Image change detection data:

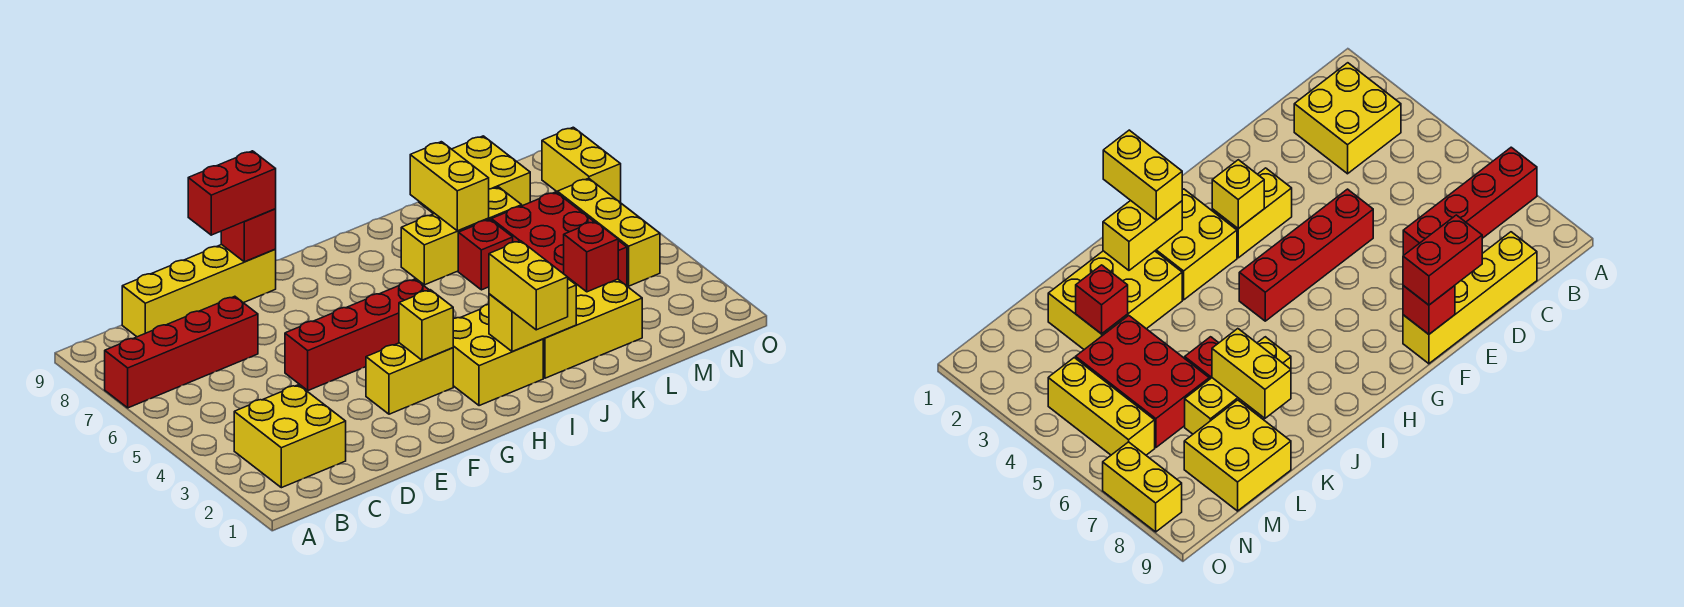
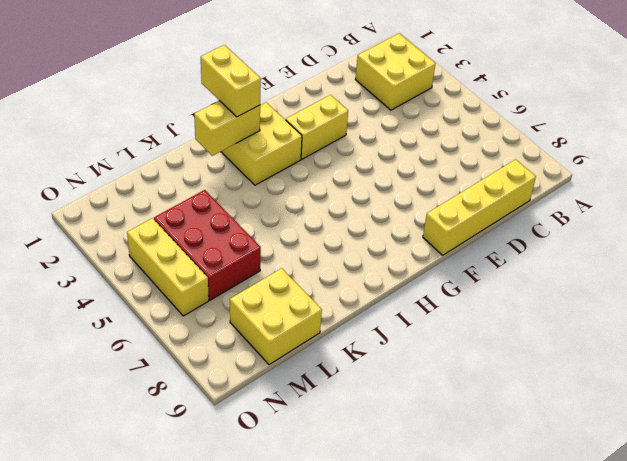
none -> red brick A7:D7 level 1
none -> red brick E5:H5 level 1
none -> yellow brick J2:L3 level 1

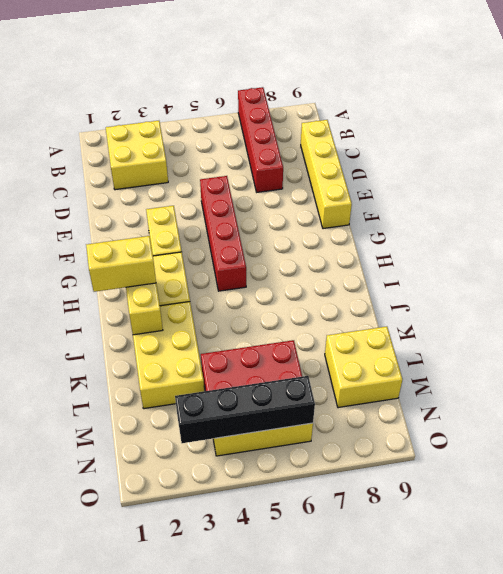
black brick N3:N6 level 2 -> none
none -> yellow brick J7:L7 level 1
none -> red brick K6 level 1
none -> yellow brick O7:O8 level 1

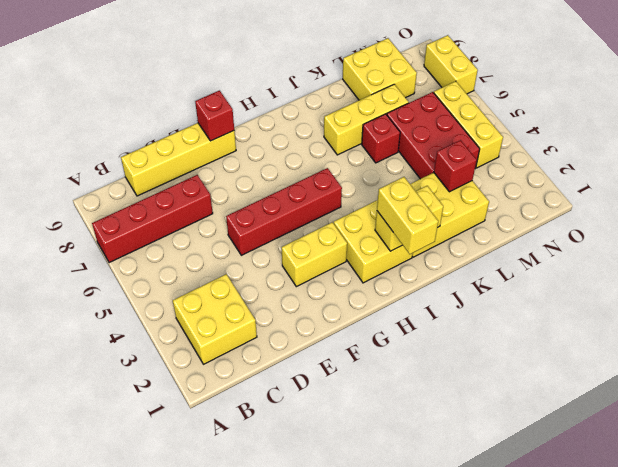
none -> yellow brick G3 level 2
none -> yellow brick K7:K8 level 2
none -> red brick E9:F9 level 3

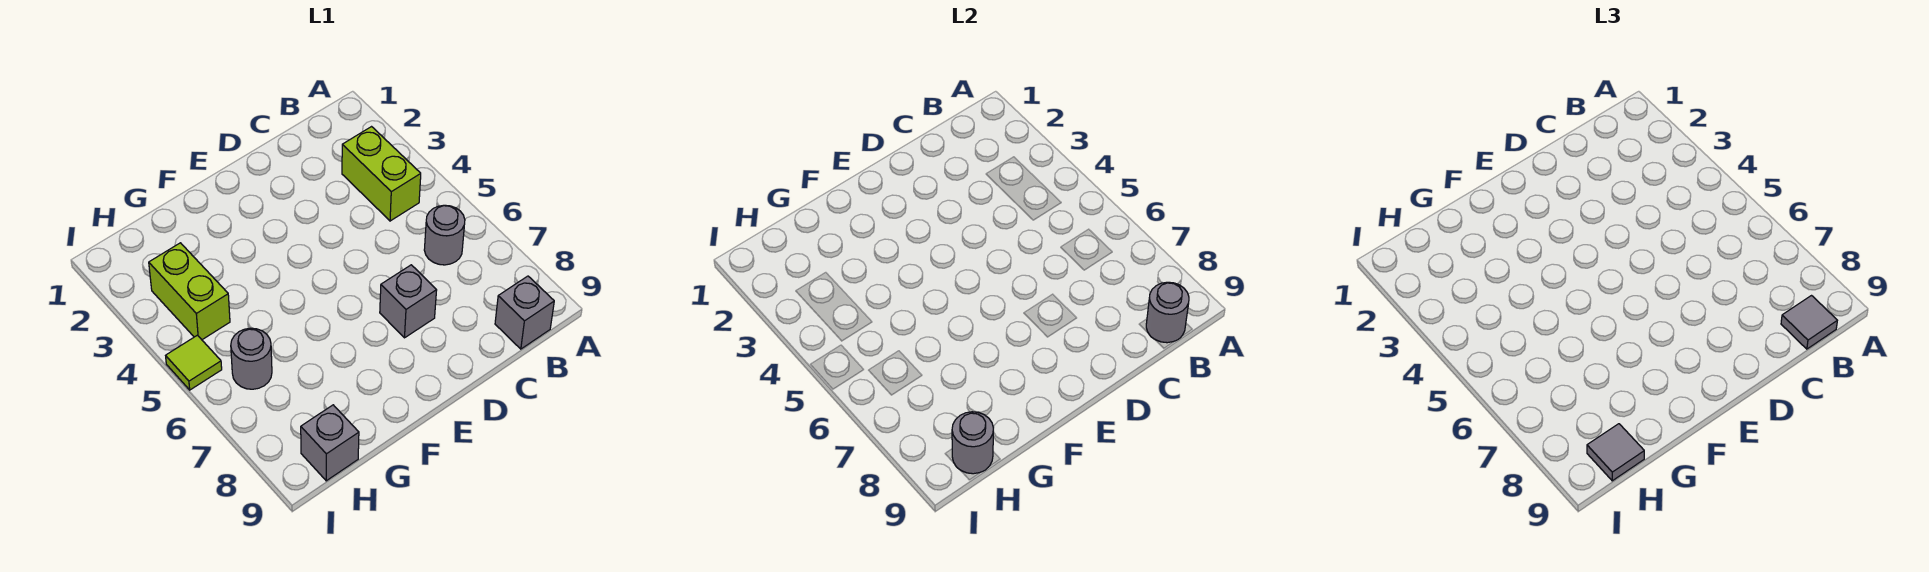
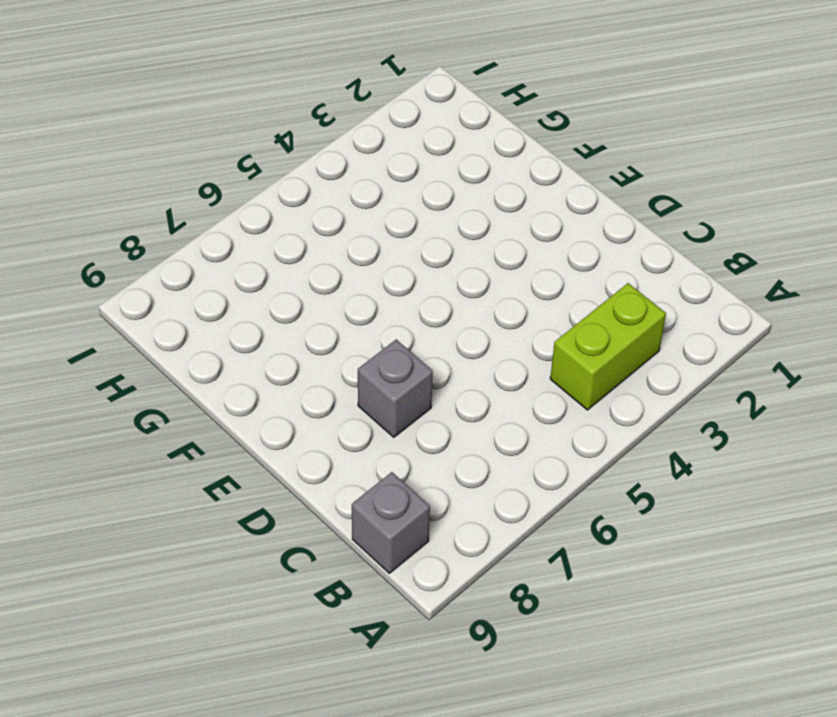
none -> grey round brick B6 level 1
none -> lime brick H3:H4 level 1
none -> grey round brick H6 level 1

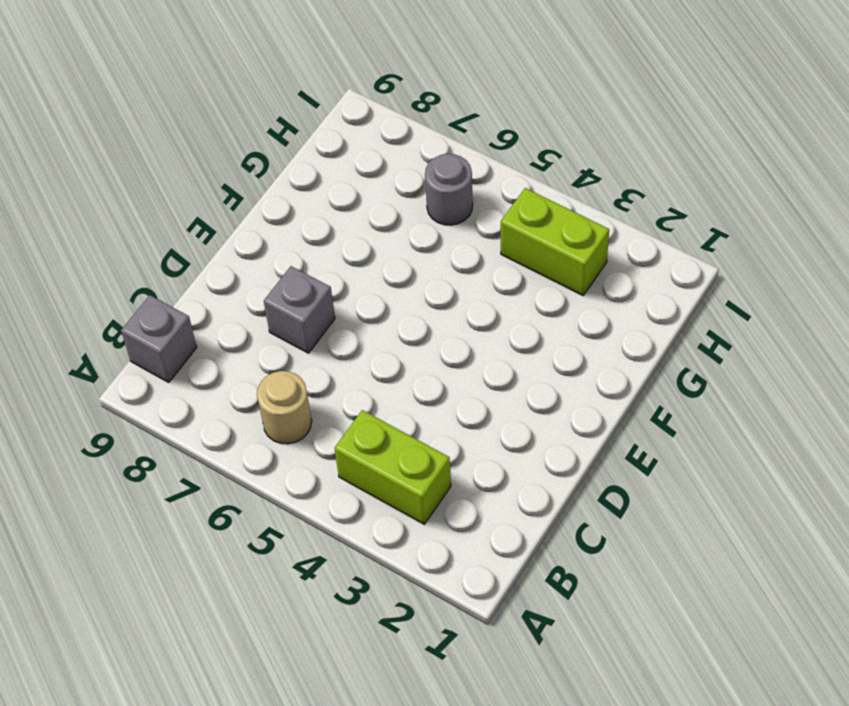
tan round brick B6 level 1 -> grey round brick B6 level 1
none -> grey brick H9 level 1
none -> lime tile I5 level 1
none -> grey round brick B9 level 2

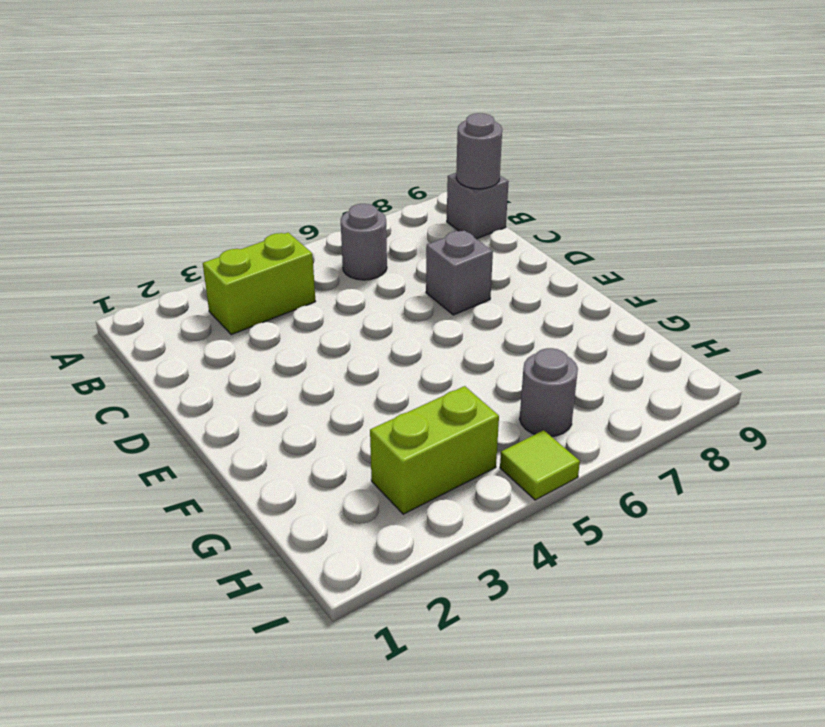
none -> grey brick H9 level 1
none -> grey round brick H9 level 2
none -> grey tile B9 level 3

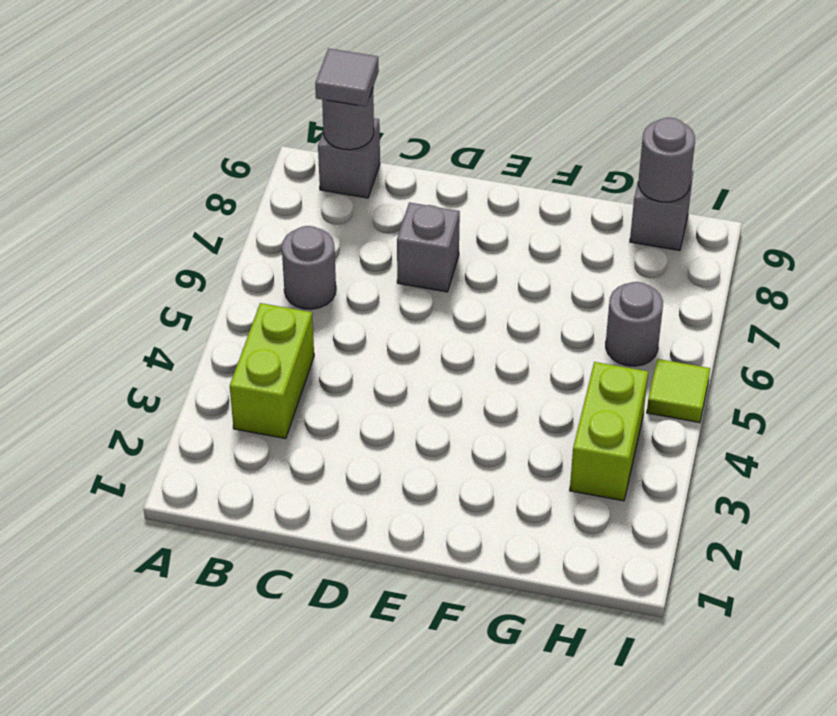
none -> grey tile H9 level 3

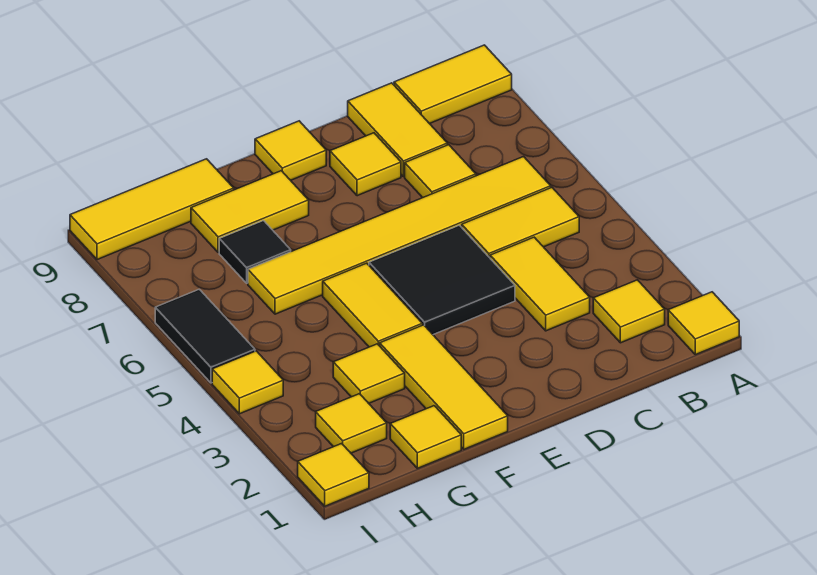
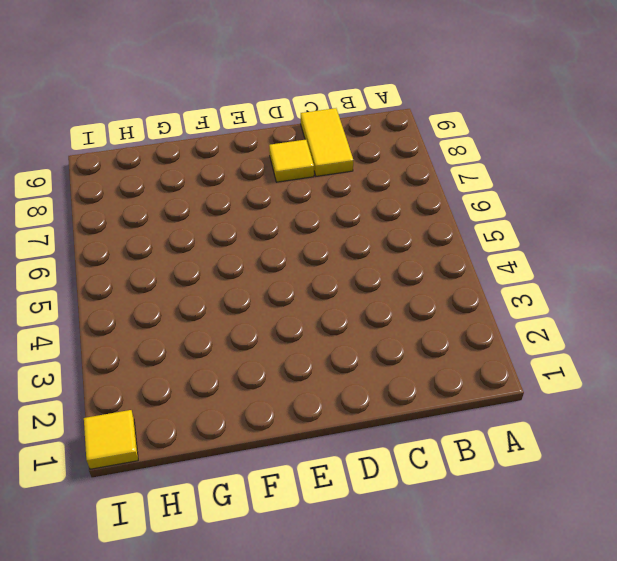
none -> yellow tile A1 level 1
none -> yellow tile A9:B9 level 1
none -> yellow tile B2 level 1

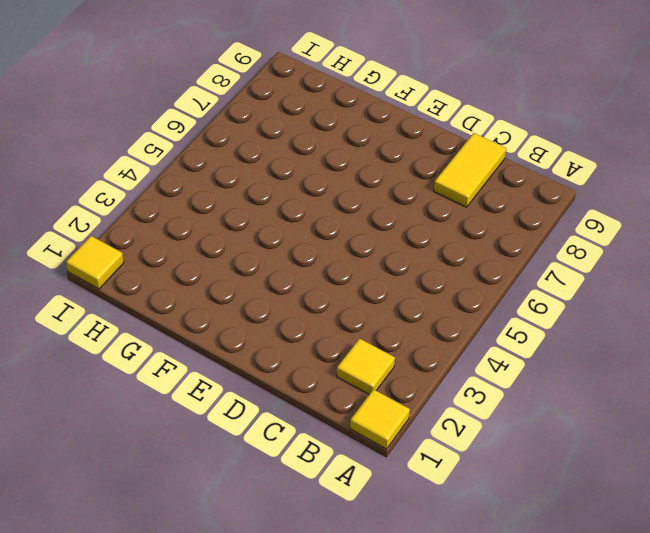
none -> yellow tile A9:B9 level 1
none -> yellow tile B5:C5 level 1
none -> yellow tile B6:G6 level 1

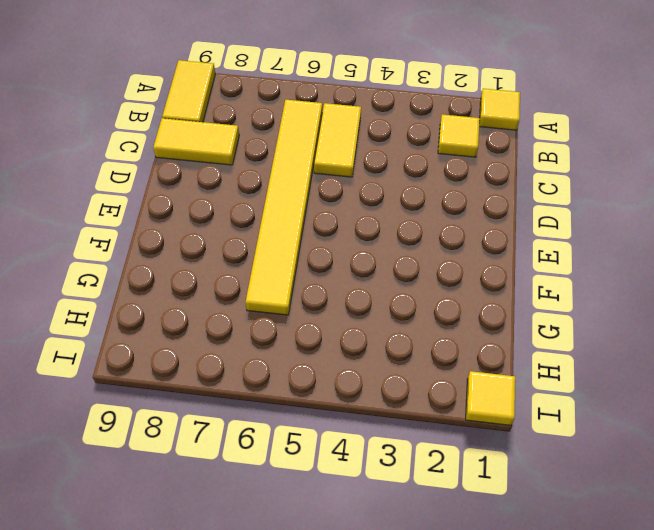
none -> yellow tile C3:C4 level 1
none -> yellow tile C7 level 1
none -> black tile D4:E5 level 1

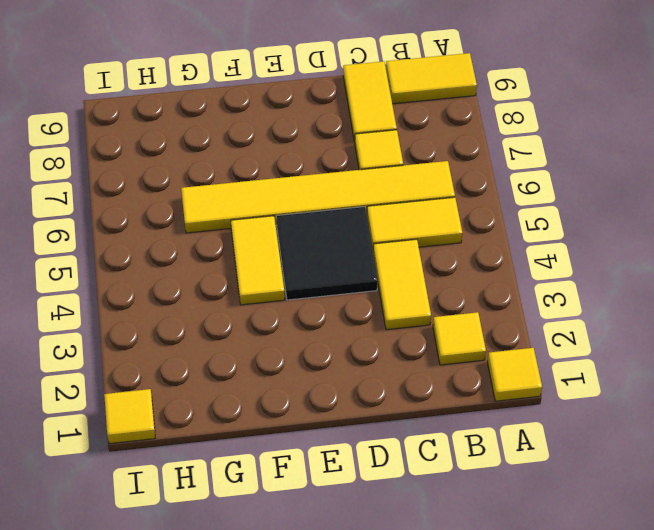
none -> yellow tile D8 level 1
none -> yellow tile E9 level 1
none -> yellow tile F1:F3 level 1

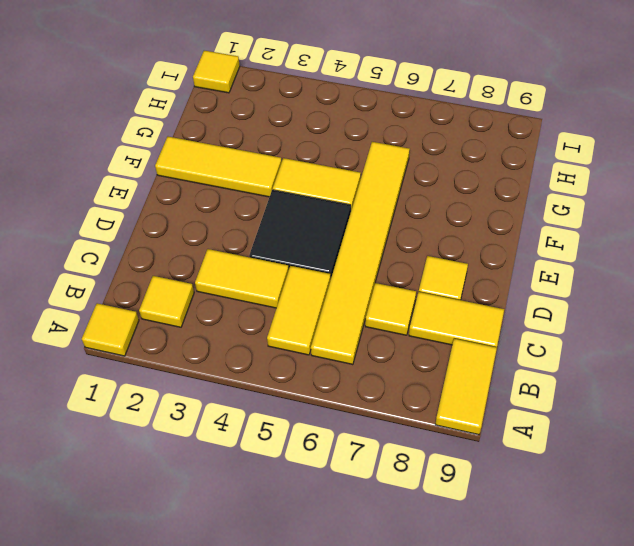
none -> yellow tile E9 level 1
none -> yellow tile F8:G8 level 1
none -> yellow tile G1 level 1

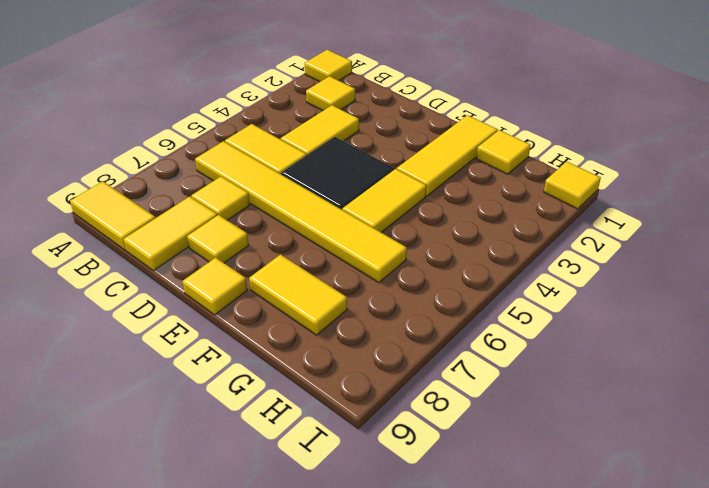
none -> yellow tile G3 level 1
none -> black tile G7 level 1
none -> yellow tile G9:I9 level 1

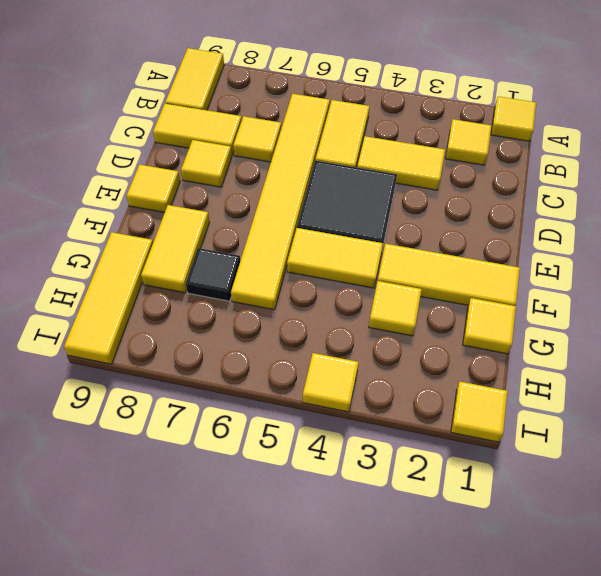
none -> yellow tile H2 level 1
none -> black tile I5:I6 level 1

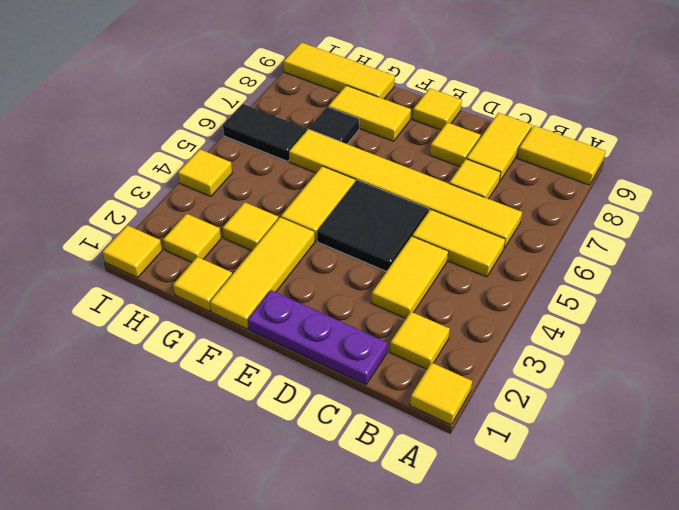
purple plate C1:E1 level 1 -> none
black tile H6:I6 level 1 -> black tile I5:I6 level 1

* PROBLEM STATEMENT
Although the records contain pictures, restate them word for word with those pictures left out.

* RESPONSE AREA
none -> red brick A7:D7 level 1
none -> red brick E5:H5 level 1
none -> yellow brick J2:L3 level 1

black brick N3:N6 level 2 -> none
none -> yellow brick J7:L7 level 1
none -> red brick K6 level 1
none -> yellow brick O7:O8 level 1

none -> yellow brick G3 level 2
none -> yellow brick K7:K8 level 2
none -> red brick E9:F9 level 3

none -> grey round brick B6 level 1
none -> lime brick H3:H4 level 1
none -> grey round brick H6 level 1

tan round brick B6 level 1 -> grey round brick B6 level 1
none -> grey brick H9 level 1
none -> lime tile I5 level 1
none -> grey round brick B9 level 2

none -> grey brick H9 level 1
none -> grey round brick H9 level 2
none -> grey tile B9 level 3

none -> grey tile H9 level 3

none -> yellow tile A1 level 1
none -> yellow tile A9:B9 level 1
none -> yellow tile B2 level 1

none -> yellow tile A9:B9 level 1
none -> yellow tile B5:C5 level 1
none -> yellow tile B6:G6 level 1

none -> yellow tile C3:C4 level 1
none -> yellow tile C7 level 1
none -> black tile D4:E5 level 1

none -> yellow tile D8 level 1
none -> yellow tile E9 level 1
none -> yellow tile F1:F3 level 1

none -> yellow tile E9 level 1
none -> yellow tile F8:G8 level 1
none -> yellow tile G1 level 1

none -> yellow tile G3 level 1
none -> black tile G7 level 1
none -> yellow tile G9:I9 level 1

none -> yellow tile H2 level 1
none -> black tile I5:I6 level 1

purple plate C1:E1 level 1 -> none
black tile H6:I6 level 1 -> black tile I5:I6 level 1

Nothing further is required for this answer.